[Before-and-after scene images]
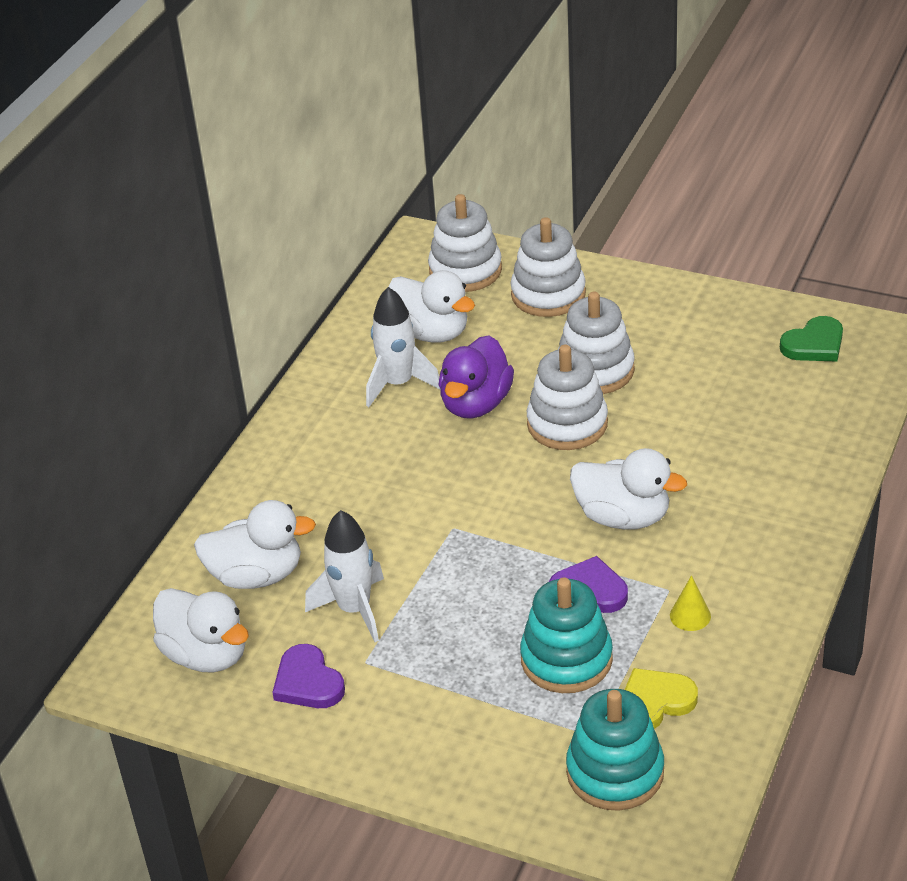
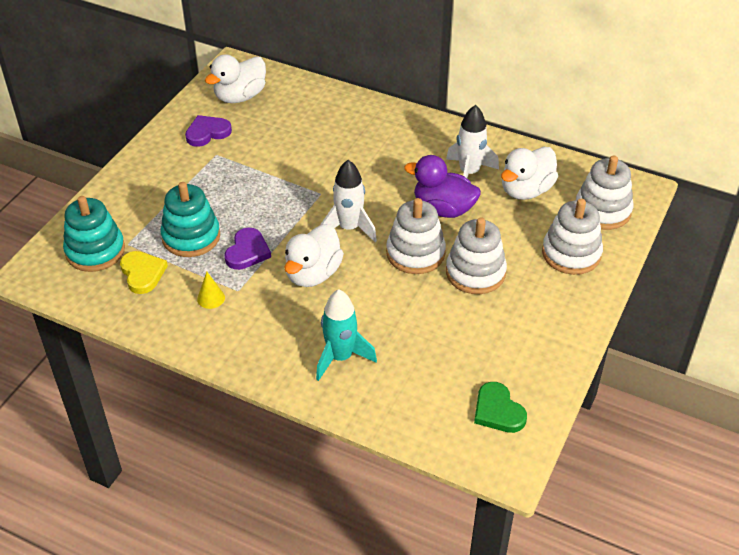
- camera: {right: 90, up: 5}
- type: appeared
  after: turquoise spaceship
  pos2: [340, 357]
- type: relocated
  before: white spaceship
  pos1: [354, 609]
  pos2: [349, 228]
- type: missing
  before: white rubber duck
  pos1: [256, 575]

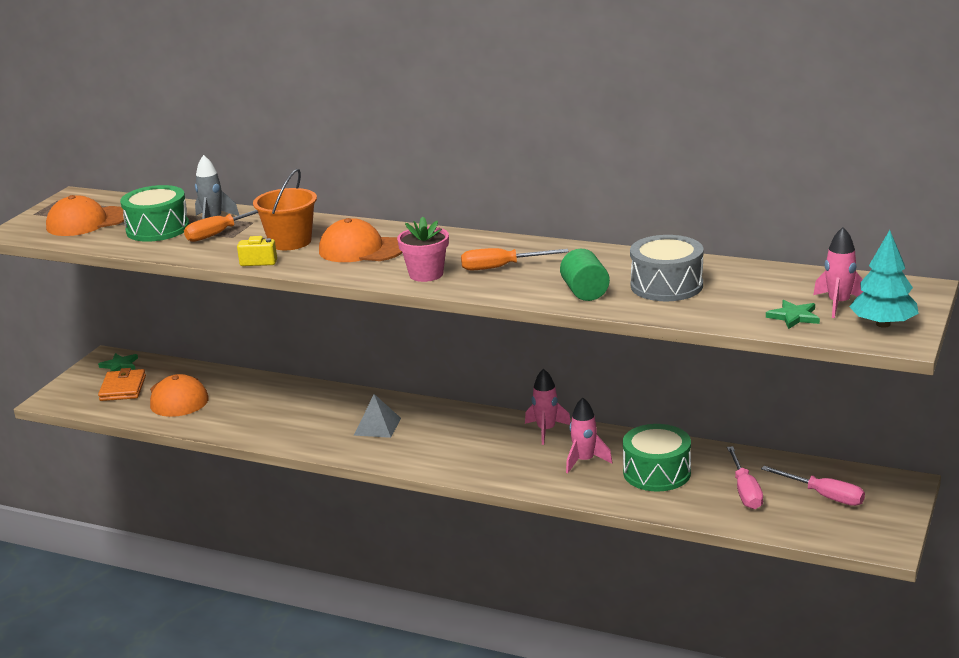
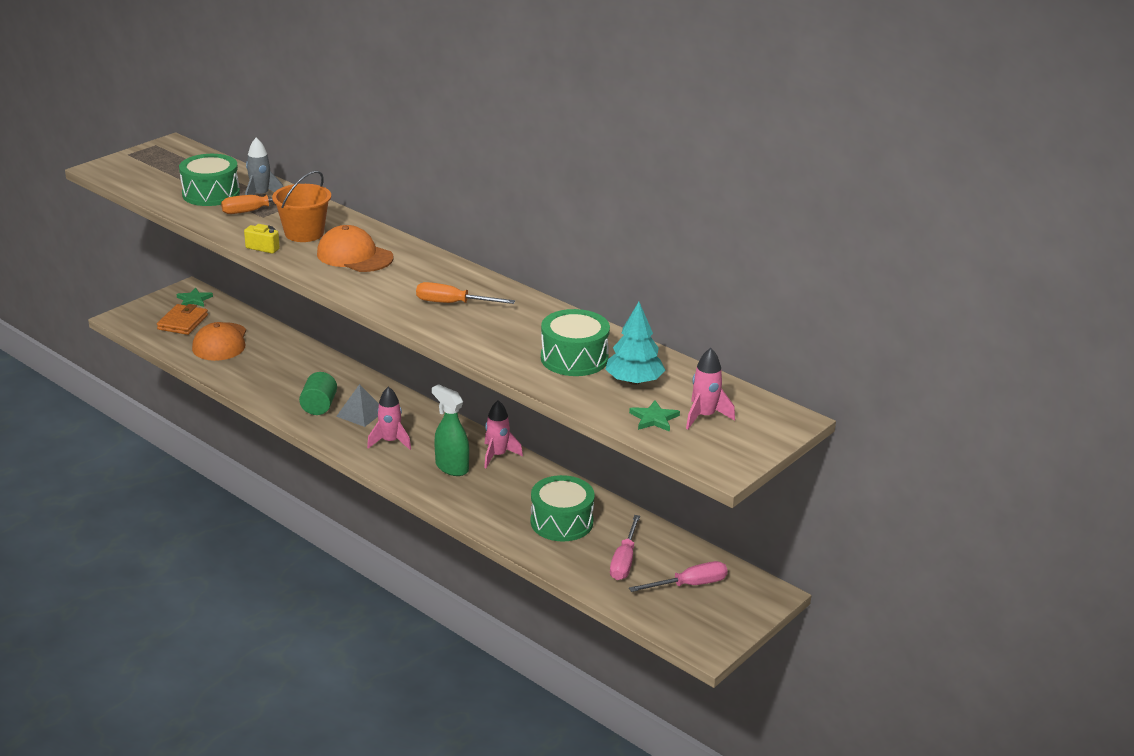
- camera: {right: 15, up: 5}
- type: relocated
  before: green cylinder
  pos1: [585, 292]
  pos2: [319, 406]
- type: relocated
  before: rosy spaceship
  pos1: [584, 461]
  pos2: [390, 441]
- type: appeared
  after: green spray bottle
  pos2: [451, 467]
- type: colour
  before: ash-grey drum
  after: green drum
  pos1: [666, 285]
  pos2: [574, 358]
- type: relocated
  before: turquoise tree
  pos1: [883, 324]
  pos2: [634, 381]
- type: spun
  before: rosy hand screwdriver
  pos1: [824, 496]
  pos2: [689, 585]
  turn: -75
- type: missing
  before: orange cap
  pos1: [87, 222]
- type: missing
  before: rosy flower pot
  pos1: [426, 274]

Work to be completed:
When you set down the records above, copy every line exactly and exclude the pictures.

Problem solution:
- camera: {right: 90, up: 5}
- type: appeared
  after: turquoise spaceship
  pos2: [340, 357]
- type: relocated
  before: white spaceship
  pos1: [354, 609]
  pos2: [349, 228]
- type: missing
  before: white rubber duck
  pos1: [256, 575]

- camera: {right: 15, up: 5}
- type: relocated
  before: green cylinder
  pos1: [585, 292]
  pos2: [319, 406]
- type: relocated
  before: rosy spaceship
  pos1: [584, 461]
  pos2: [390, 441]
- type: appeared
  after: green spray bottle
  pos2: [451, 467]
- type: colour
  before: ash-grey drum
  after: green drum
  pos1: [666, 285]
  pos2: [574, 358]
- type: relocated
  before: turquoise tree
  pos1: [883, 324]
  pos2: [634, 381]
- type: spun
  before: rosy hand screwdriver
  pos1: [824, 496]
  pos2: [689, 585]
  turn: -75
- type: missing
  before: orange cap
  pos1: [87, 222]
- type: missing
  before: rosy flower pot
  pos1: [426, 274]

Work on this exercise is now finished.